Material shown:
+===+

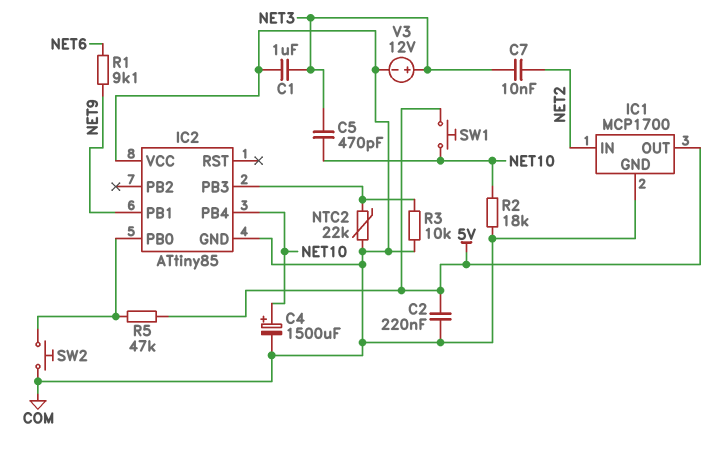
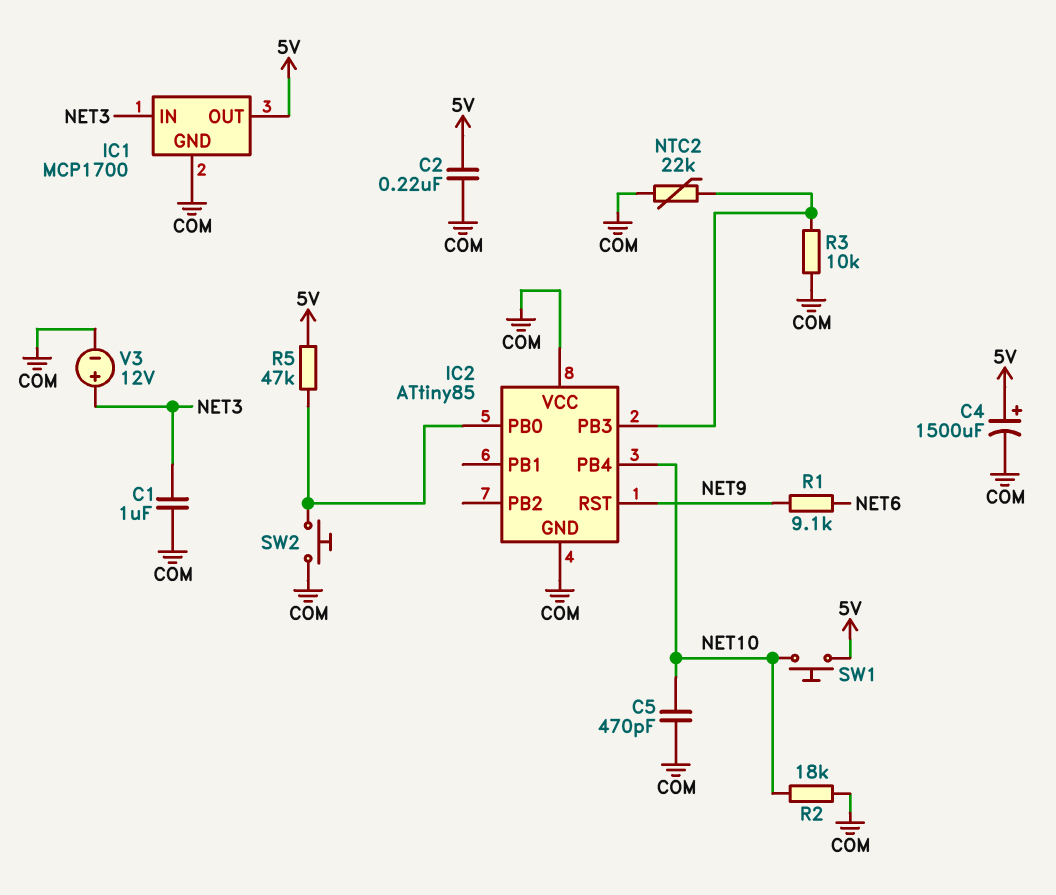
C4: 1500uF (plus NET10, minus COM) -> 1500uF (plus 5V, minus COM)
C5: 470pF (NET3, NET10) -> 470pF (COM, NET10)
C7: 10nF (NET2, NET3) -> none
IC1 pin IN: NET2 -> NET3
IC2 pin PB1: NET9 -> none
IC2 pin RST: none -> NET9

+===+

What you have to do: Select all lines in the listing that include the word "none".

Solved problem:
C7: 10nF (NET2, NET3) -> none
IC2 pin PB1: NET9 -> none
IC2 pin RST: none -> NET9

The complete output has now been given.